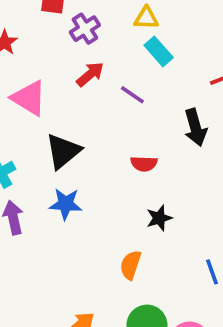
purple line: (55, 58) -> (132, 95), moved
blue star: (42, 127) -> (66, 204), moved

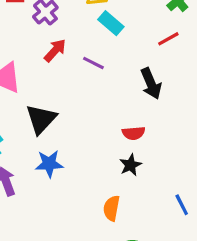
red semicircle: (144, 164) -> (134, 133), moved

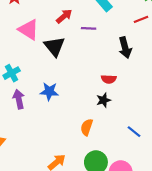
purple line: (93, 63) -> (89, 28), turned -32
black triangle: (41, 119) -> (54, 46), moved, turned -30
blue line: (182, 205) -> (134, 132), turned -32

☆ ☆ ☆ ☆ ☆

In the entries above, how many lines include the word "turned"? Only the number should be given.

**Task response**
3